Where the records below reach the line containing "U1 pin RST: EXP3 -> RESET", start transcribing, and end with the line containing "R7: 8.2k (+9V, n8) -> 8.2k (0V, n8)", exactly and with nothing else added.

[Revision tracking records]
────────────────

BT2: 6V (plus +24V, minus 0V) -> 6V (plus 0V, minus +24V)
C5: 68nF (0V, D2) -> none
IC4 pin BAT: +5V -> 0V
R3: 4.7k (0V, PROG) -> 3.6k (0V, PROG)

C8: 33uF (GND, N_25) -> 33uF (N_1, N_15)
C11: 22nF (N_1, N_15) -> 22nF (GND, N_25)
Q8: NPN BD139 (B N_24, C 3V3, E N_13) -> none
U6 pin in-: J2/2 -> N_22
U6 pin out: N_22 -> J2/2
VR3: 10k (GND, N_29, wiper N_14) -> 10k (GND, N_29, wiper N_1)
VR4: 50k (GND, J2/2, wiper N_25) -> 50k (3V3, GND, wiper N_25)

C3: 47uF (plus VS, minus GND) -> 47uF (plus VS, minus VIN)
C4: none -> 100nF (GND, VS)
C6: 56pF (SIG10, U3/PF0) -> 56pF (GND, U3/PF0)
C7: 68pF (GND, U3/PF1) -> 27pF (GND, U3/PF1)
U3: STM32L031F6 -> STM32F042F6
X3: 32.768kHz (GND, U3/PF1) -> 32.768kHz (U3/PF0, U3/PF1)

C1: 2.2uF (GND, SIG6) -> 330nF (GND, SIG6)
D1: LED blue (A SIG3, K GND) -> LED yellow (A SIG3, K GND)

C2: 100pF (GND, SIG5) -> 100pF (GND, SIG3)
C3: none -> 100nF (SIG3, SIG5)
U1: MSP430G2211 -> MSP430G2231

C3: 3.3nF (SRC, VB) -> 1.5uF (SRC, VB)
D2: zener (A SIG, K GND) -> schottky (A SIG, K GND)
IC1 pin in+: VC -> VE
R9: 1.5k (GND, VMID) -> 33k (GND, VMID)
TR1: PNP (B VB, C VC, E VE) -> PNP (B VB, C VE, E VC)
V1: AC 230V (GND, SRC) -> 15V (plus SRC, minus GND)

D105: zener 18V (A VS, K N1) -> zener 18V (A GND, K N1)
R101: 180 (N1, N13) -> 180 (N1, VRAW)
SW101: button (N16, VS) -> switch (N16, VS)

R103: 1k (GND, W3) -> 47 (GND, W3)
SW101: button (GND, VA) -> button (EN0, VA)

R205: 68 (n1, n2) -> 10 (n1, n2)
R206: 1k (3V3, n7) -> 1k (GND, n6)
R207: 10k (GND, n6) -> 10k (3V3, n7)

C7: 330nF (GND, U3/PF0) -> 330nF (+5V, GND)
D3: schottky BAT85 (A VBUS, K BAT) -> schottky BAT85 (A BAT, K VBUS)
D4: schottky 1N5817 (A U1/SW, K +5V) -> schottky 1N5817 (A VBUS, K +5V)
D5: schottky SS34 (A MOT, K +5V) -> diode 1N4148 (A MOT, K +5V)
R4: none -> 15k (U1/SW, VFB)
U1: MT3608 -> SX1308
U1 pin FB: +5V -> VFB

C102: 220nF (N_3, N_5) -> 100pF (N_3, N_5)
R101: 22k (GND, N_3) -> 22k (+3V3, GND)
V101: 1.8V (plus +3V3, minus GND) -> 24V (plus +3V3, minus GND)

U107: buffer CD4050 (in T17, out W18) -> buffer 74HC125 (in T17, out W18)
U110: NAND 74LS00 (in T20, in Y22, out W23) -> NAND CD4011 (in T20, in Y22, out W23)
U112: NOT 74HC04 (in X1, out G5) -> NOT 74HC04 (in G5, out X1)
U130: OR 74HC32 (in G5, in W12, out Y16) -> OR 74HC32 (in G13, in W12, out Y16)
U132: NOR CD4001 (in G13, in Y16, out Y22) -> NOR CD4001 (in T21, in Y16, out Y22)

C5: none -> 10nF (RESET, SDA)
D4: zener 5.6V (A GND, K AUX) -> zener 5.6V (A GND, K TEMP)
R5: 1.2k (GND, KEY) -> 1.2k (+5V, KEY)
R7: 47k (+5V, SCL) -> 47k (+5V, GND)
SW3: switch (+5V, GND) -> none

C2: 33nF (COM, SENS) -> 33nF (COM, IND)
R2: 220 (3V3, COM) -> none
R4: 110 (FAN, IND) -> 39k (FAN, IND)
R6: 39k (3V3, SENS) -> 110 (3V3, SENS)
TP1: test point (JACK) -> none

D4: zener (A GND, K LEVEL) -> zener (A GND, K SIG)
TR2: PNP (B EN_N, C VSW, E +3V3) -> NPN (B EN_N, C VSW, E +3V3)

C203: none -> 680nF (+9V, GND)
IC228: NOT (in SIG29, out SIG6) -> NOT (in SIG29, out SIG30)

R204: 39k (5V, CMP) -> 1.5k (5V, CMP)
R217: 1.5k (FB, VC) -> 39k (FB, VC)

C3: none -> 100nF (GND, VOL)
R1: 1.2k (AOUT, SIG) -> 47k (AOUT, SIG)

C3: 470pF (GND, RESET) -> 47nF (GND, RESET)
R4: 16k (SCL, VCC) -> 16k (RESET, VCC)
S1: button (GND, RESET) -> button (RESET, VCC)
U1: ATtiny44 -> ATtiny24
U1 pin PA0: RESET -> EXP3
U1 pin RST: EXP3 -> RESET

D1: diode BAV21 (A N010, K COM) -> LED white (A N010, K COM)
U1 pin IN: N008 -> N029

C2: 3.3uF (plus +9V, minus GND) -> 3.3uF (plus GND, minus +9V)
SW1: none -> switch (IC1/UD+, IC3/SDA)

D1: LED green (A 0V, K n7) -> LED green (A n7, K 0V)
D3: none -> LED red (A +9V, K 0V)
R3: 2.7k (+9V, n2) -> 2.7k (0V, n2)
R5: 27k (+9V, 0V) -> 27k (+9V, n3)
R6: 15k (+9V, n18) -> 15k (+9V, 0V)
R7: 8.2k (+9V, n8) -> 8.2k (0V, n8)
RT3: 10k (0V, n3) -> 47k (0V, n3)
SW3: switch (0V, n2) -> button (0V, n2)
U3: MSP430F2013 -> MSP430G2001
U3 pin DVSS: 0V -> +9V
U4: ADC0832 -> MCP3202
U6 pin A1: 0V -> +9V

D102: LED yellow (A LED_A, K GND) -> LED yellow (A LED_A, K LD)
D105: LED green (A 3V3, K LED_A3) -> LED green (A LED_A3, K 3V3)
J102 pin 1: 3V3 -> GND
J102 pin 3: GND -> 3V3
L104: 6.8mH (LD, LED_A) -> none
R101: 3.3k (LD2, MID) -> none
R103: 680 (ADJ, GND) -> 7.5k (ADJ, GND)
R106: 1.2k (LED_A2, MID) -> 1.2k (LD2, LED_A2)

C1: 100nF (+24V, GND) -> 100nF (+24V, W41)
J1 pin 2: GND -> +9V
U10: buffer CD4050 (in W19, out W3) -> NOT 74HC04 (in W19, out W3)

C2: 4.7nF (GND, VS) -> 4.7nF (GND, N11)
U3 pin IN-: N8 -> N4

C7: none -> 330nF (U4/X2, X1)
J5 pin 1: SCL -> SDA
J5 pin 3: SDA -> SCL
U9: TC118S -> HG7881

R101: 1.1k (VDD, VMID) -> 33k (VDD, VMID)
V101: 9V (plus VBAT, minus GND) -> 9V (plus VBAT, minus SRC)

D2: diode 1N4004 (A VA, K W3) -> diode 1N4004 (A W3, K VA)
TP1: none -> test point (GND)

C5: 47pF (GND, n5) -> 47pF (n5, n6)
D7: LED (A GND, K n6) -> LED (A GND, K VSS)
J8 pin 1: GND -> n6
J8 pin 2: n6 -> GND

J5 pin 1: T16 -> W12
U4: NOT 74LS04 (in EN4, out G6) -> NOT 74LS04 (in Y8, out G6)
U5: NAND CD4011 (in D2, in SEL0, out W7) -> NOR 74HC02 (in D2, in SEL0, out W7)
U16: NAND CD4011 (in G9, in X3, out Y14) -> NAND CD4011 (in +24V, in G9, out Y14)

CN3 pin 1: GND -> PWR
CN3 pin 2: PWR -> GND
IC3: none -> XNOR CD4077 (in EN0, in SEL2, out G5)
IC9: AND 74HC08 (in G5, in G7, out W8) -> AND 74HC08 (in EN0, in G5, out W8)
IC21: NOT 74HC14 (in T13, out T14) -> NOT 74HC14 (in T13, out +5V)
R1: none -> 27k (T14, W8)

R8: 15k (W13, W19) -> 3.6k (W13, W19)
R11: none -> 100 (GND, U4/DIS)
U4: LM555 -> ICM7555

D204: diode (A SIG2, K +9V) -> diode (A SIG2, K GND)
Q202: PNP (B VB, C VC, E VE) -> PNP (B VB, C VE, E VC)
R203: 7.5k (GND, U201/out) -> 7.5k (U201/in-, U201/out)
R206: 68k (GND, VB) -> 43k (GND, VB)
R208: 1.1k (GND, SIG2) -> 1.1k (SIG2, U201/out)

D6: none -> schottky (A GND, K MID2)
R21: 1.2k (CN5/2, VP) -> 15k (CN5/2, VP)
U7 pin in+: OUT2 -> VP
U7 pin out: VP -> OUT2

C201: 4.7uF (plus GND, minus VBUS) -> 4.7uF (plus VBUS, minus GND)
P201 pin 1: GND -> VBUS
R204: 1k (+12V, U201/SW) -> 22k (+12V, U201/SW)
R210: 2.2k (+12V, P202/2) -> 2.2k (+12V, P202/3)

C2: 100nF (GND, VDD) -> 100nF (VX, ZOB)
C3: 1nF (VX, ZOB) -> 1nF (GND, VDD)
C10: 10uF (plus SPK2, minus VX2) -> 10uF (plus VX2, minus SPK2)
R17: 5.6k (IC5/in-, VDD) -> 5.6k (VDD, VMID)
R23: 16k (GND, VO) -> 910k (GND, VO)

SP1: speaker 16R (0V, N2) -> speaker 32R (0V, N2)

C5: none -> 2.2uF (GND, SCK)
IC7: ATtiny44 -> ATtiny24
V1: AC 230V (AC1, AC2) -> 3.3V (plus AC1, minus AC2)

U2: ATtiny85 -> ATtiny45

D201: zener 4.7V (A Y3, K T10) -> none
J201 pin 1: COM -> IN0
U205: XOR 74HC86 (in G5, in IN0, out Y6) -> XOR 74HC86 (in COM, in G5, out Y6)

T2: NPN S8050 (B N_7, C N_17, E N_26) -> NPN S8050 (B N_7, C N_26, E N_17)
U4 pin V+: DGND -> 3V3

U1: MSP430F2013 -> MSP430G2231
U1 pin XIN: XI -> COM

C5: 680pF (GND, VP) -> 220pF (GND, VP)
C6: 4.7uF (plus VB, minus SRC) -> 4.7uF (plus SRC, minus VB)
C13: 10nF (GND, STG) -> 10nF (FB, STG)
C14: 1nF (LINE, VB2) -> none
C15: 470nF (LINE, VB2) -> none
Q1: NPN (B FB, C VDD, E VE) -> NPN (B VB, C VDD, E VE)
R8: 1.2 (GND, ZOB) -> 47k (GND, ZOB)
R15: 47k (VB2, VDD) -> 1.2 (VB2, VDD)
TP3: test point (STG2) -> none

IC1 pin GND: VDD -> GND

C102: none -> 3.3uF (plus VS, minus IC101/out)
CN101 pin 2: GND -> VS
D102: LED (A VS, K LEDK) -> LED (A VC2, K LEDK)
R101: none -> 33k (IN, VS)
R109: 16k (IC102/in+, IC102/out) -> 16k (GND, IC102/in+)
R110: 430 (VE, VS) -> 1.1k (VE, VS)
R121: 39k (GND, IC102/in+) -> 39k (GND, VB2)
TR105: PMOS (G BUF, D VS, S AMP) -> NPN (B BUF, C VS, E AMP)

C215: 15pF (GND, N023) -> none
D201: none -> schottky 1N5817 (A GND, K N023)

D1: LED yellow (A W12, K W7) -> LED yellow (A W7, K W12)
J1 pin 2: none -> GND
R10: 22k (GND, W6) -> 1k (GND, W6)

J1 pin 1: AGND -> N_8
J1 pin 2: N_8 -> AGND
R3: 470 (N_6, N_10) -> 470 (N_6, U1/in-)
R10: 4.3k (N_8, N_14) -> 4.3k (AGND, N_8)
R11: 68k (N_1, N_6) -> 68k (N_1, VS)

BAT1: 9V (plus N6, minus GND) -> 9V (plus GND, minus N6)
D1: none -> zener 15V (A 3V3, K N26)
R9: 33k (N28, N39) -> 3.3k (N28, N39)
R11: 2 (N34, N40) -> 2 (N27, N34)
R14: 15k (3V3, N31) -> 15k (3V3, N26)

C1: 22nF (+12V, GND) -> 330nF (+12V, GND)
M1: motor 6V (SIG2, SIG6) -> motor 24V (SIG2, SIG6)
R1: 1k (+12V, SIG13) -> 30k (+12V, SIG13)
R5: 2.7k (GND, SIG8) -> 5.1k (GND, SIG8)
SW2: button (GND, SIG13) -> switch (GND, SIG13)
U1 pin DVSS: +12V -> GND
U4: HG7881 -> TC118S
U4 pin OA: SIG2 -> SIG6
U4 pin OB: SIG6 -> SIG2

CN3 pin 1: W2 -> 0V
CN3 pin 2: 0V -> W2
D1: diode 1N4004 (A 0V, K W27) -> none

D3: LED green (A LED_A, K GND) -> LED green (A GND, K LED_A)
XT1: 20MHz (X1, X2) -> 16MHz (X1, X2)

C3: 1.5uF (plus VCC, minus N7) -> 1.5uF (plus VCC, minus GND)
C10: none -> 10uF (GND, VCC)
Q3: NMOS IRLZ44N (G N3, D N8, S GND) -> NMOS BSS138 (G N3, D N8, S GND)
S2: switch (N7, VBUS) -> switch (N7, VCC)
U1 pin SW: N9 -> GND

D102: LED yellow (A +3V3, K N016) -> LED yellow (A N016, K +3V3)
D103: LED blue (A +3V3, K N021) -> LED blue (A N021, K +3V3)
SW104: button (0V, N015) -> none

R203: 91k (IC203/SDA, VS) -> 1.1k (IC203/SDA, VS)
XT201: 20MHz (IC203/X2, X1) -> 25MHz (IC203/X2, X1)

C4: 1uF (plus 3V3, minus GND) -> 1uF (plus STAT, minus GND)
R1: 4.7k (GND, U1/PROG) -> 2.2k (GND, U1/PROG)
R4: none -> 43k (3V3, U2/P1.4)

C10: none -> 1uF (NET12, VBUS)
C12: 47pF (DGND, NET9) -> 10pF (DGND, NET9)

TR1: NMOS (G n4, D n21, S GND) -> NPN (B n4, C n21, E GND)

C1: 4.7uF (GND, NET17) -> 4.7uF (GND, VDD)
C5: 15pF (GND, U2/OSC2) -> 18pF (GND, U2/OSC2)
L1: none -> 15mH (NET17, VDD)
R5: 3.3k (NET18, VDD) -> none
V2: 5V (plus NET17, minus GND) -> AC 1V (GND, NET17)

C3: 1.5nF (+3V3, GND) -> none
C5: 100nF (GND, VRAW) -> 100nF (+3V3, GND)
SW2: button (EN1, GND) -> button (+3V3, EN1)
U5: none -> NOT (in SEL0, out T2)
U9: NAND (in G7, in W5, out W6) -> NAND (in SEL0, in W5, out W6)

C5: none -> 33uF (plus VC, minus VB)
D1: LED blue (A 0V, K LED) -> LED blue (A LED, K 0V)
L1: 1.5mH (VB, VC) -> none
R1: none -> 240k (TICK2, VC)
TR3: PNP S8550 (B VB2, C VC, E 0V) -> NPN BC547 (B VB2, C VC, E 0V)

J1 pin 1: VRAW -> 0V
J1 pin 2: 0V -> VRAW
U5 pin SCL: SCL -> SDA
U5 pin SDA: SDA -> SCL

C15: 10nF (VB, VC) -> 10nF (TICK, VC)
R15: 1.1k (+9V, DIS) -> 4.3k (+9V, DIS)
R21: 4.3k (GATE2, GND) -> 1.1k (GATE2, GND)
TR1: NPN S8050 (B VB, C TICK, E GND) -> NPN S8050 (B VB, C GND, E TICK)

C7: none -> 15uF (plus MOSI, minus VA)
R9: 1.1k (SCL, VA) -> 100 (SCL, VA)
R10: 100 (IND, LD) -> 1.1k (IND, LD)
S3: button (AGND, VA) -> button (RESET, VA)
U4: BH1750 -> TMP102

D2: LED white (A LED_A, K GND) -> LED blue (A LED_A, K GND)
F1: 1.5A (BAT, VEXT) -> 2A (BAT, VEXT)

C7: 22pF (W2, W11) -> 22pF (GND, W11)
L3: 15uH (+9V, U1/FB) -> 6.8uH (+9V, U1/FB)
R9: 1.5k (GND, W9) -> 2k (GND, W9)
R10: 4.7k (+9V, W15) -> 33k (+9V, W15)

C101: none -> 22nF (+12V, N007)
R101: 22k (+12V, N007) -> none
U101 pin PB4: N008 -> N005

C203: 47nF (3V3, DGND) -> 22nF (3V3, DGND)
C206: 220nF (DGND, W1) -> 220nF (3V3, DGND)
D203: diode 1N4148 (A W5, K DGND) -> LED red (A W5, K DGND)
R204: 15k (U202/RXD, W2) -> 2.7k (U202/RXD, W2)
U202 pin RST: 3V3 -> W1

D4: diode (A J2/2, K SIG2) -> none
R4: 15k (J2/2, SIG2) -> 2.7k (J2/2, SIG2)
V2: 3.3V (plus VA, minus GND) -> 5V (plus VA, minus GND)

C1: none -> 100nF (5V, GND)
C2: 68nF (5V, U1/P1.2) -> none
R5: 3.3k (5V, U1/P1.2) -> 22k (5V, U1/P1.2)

────────────────

ANSWER>
U1 pin RST: EXP3 -> RESET

D1: diode BAV21 (A N010, K COM) -> LED white (A N010, K COM)
U1 pin IN: N008 -> N029

C2: 3.3uF (plus +9V, minus GND) -> 3.3uF (plus GND, minus +9V)
SW1: none -> switch (IC1/UD+, IC3/SDA)

D1: LED green (A 0V, K n7) -> LED green (A n7, K 0V)
D3: none -> LED red (A +9V, K 0V)
R3: 2.7k (+9V, n2) -> 2.7k (0V, n2)
R5: 27k (+9V, 0V) -> 27k (+9V, n3)
R6: 15k (+9V, n18) -> 15k (+9V, 0V)
R7: 8.2k (+9V, n8) -> 8.2k (0V, n8)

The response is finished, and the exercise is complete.